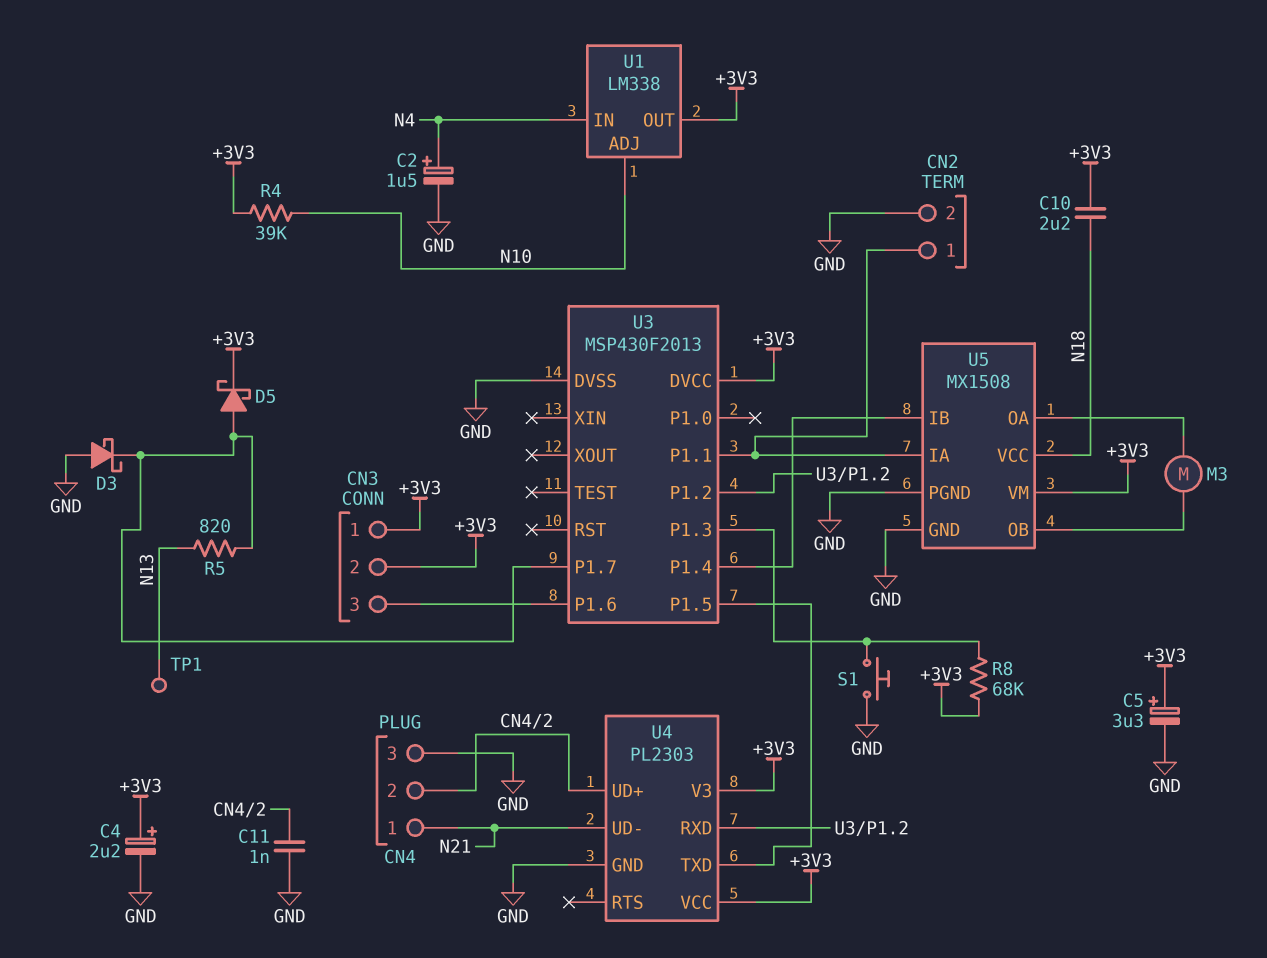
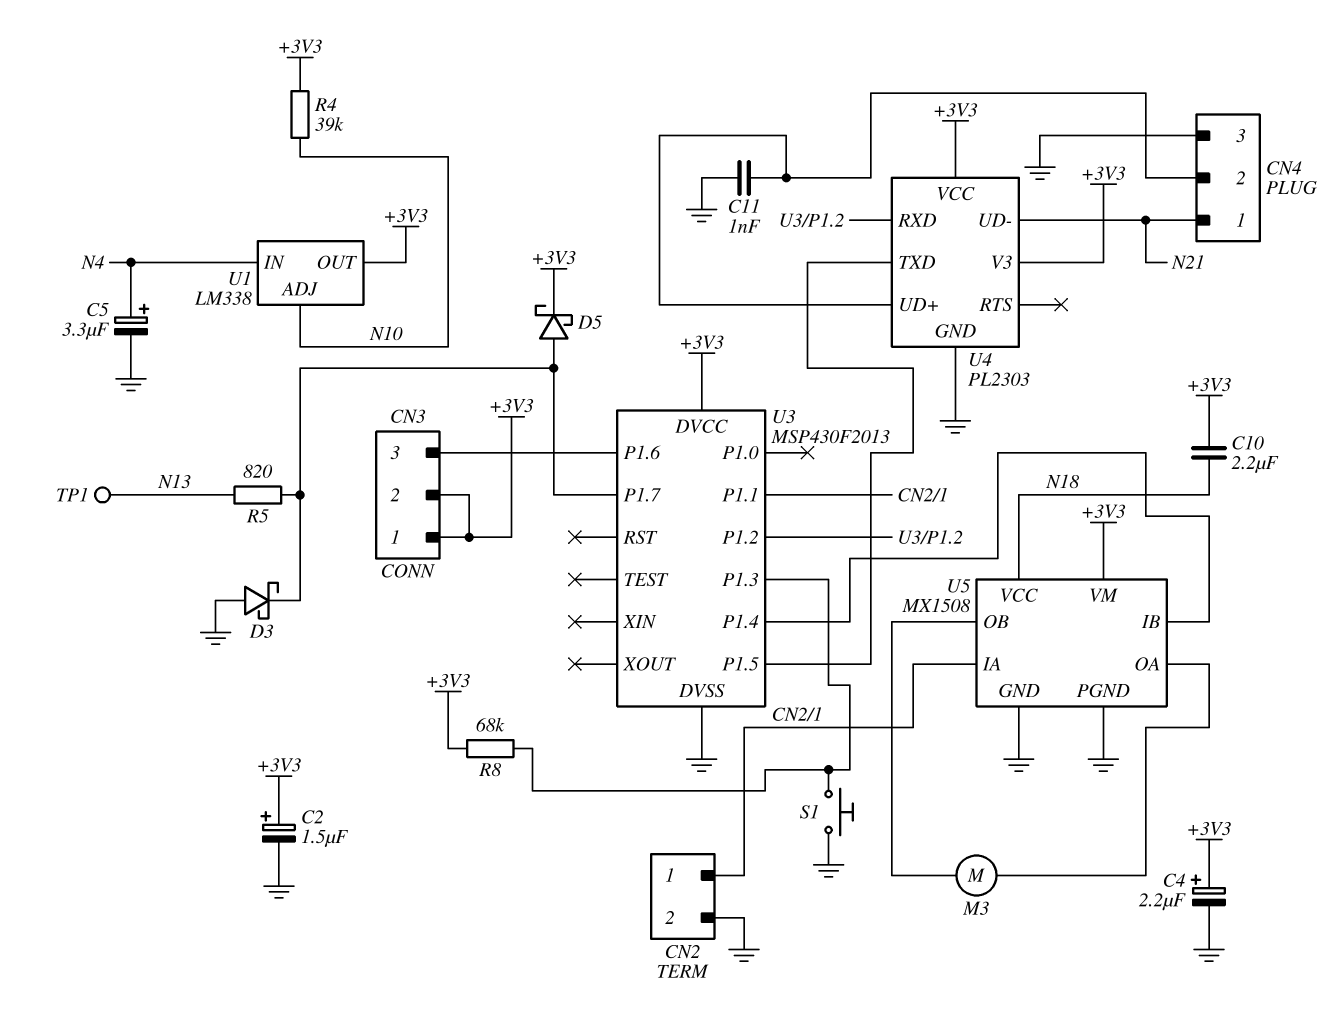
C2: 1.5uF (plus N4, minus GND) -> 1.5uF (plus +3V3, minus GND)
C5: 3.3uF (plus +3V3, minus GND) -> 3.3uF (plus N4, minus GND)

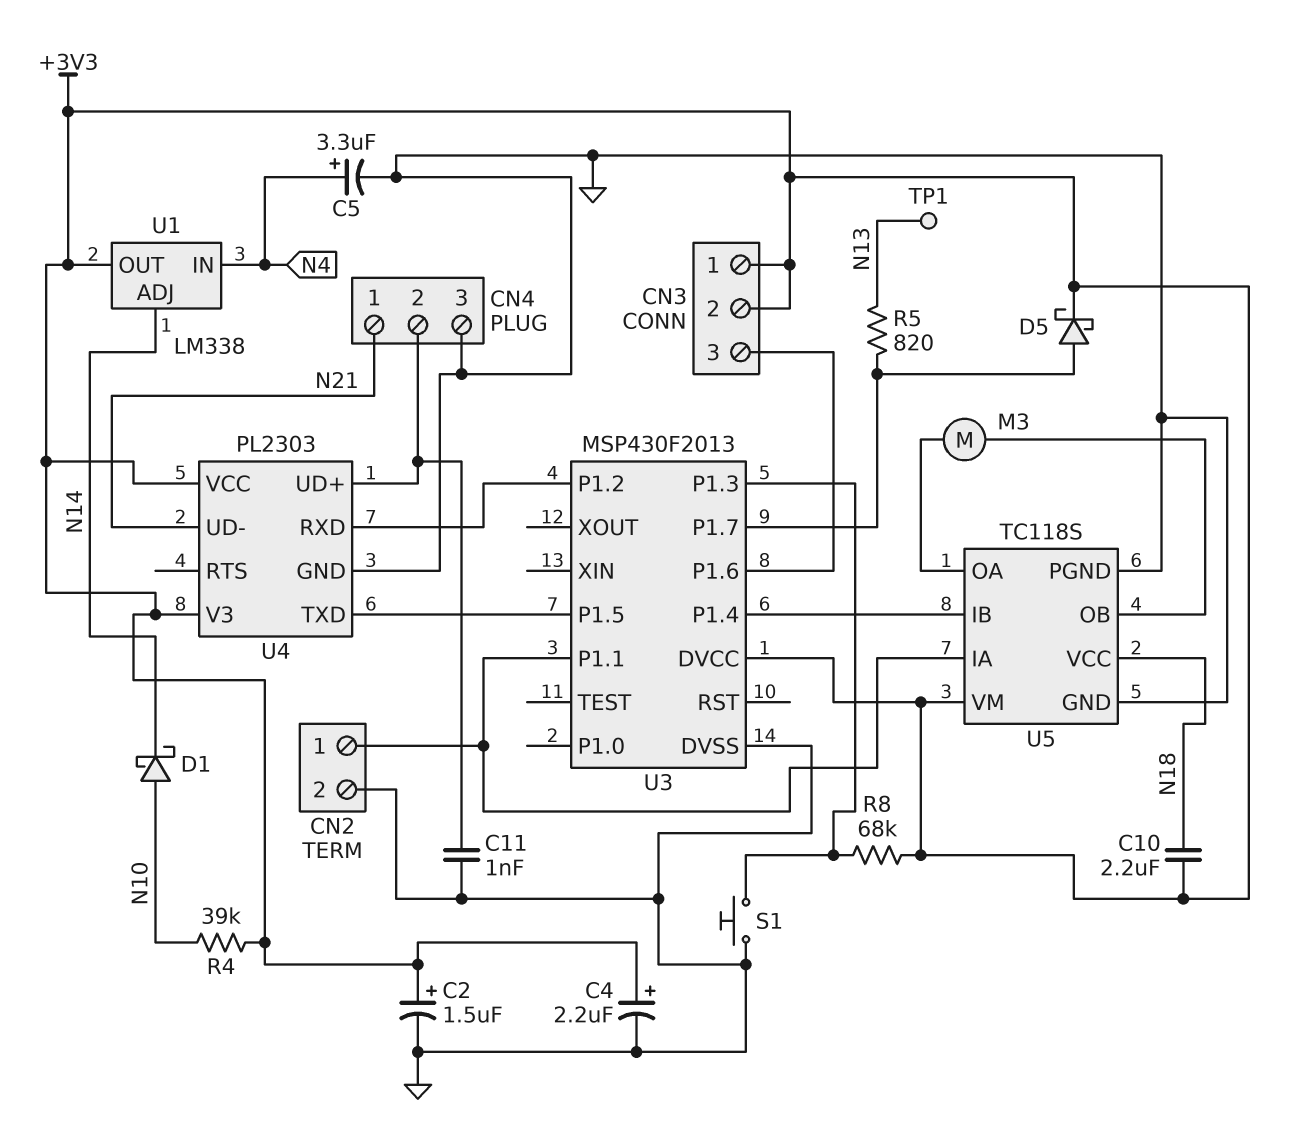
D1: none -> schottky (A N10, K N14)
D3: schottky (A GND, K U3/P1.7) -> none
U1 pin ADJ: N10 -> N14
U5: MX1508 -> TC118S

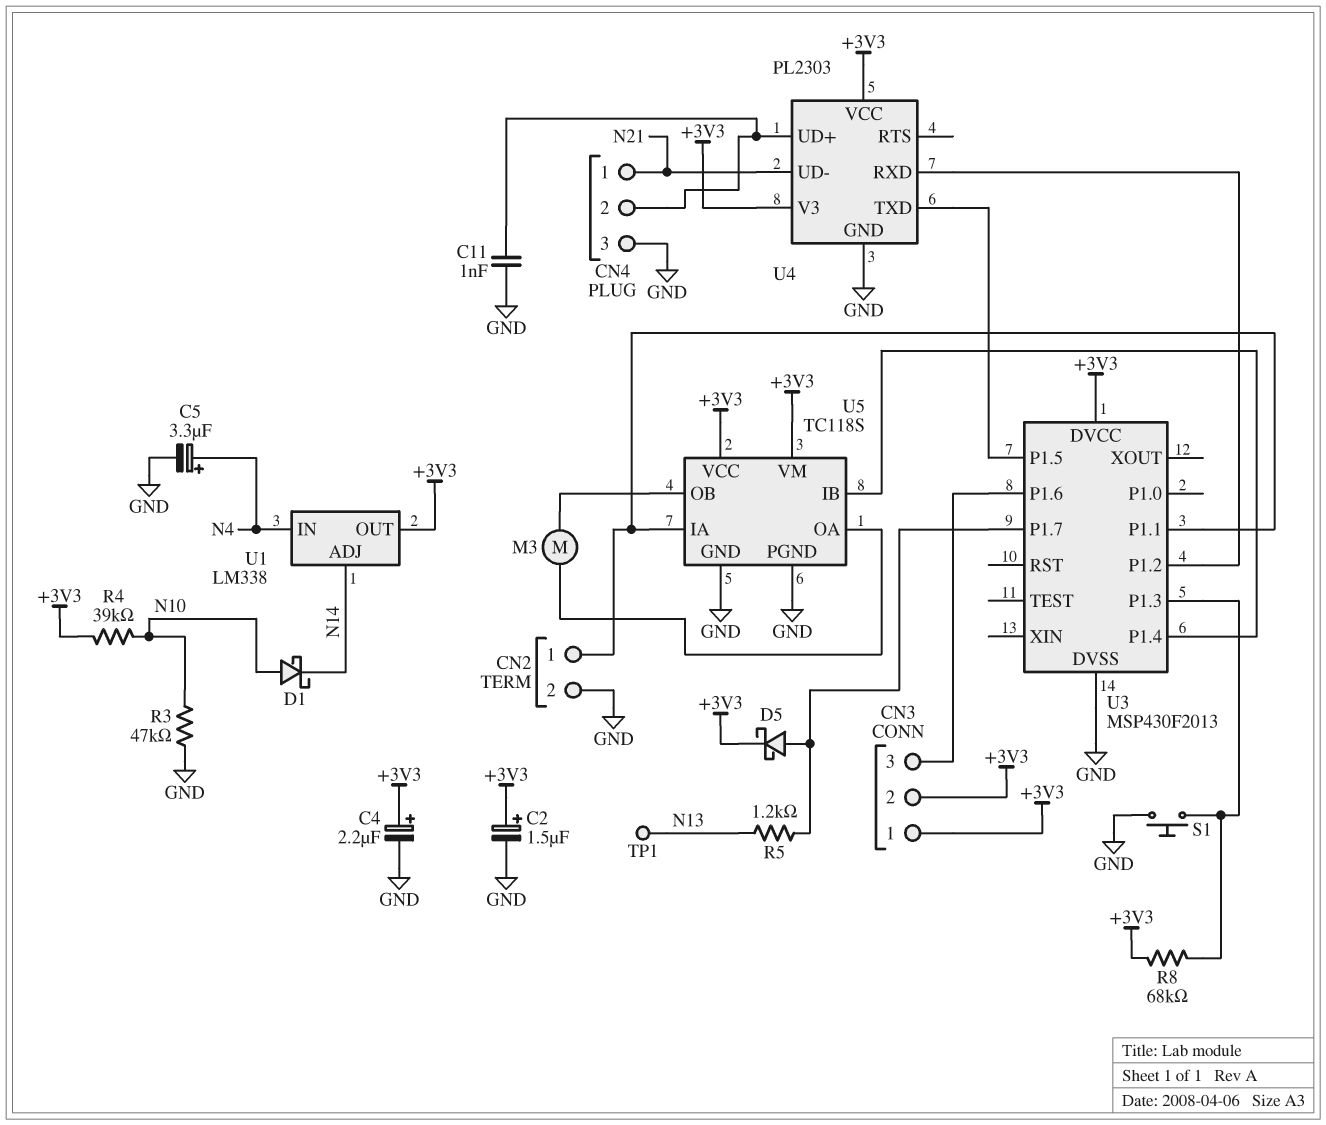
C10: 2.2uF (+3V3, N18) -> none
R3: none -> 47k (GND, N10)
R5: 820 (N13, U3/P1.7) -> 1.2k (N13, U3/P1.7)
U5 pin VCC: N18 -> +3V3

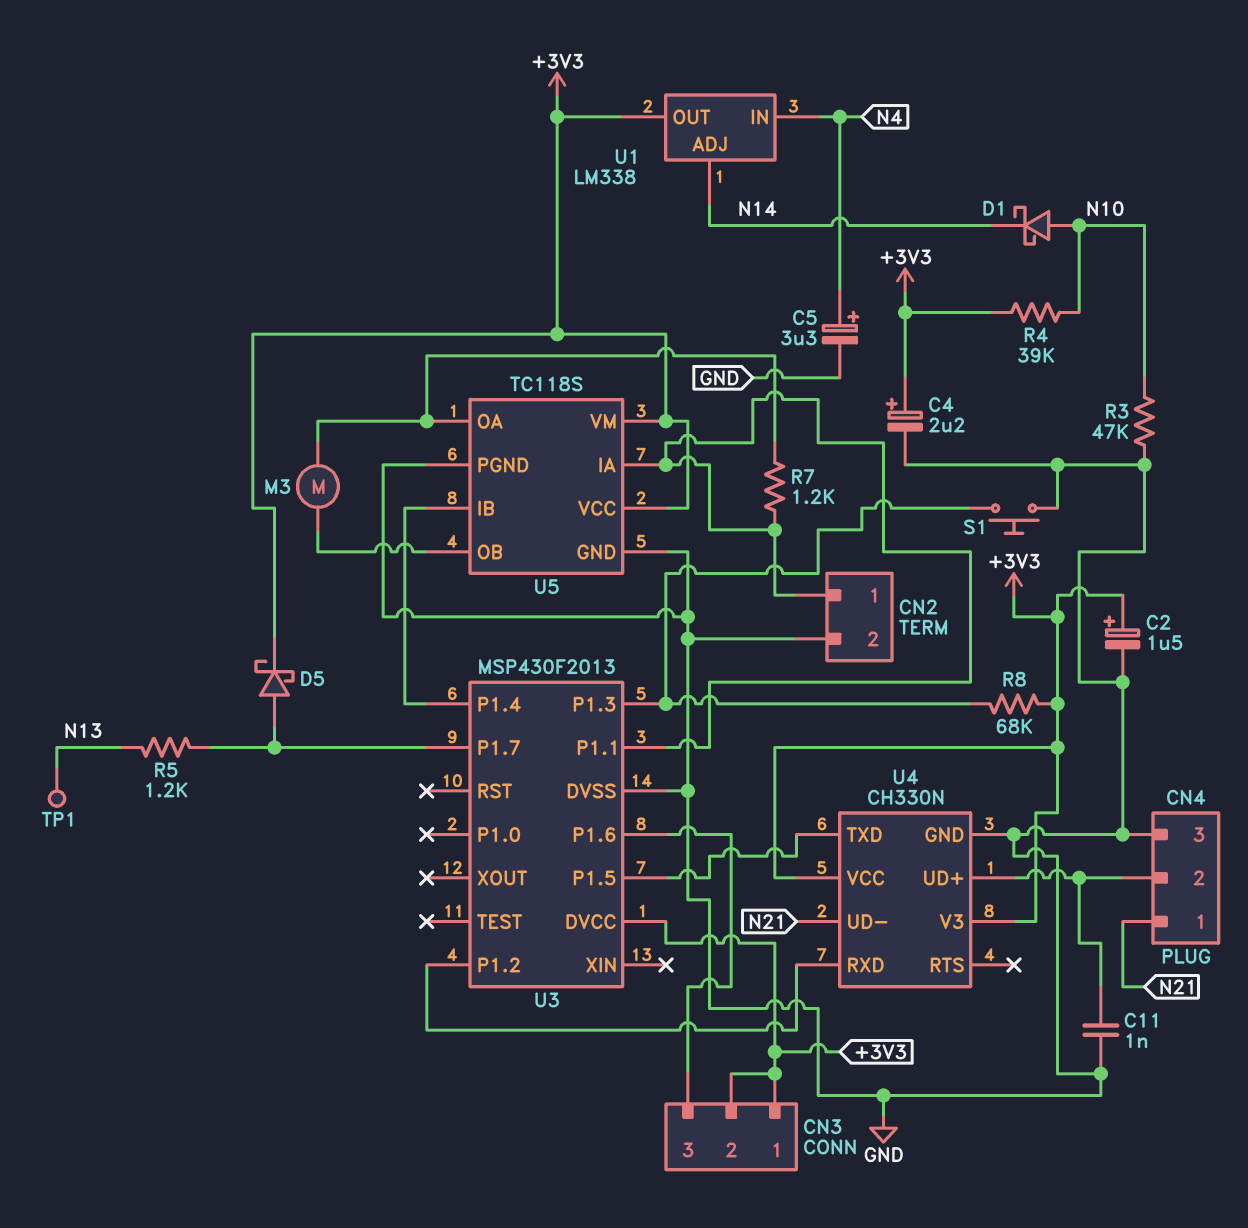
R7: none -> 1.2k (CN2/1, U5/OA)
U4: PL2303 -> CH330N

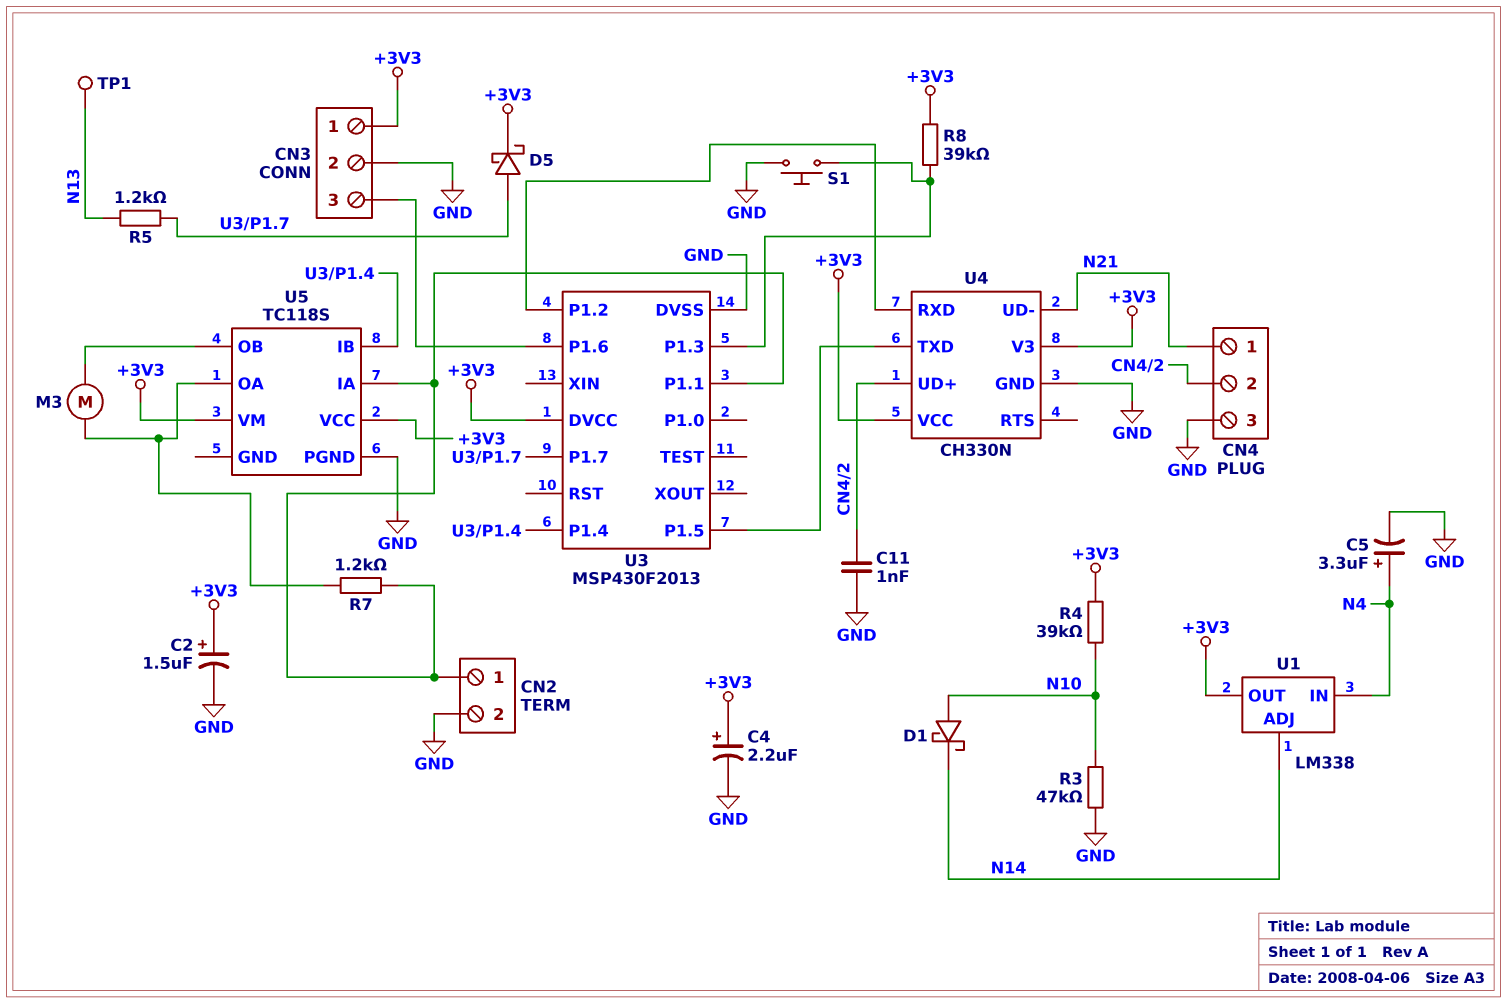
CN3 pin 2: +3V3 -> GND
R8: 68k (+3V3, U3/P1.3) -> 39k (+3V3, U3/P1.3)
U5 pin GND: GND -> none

------------------------------------------------

» ACTIVITY: Count how many lines of the listing above include the word "schottky", then reply with that count and no other text.

» SOLUTION BELOW: 2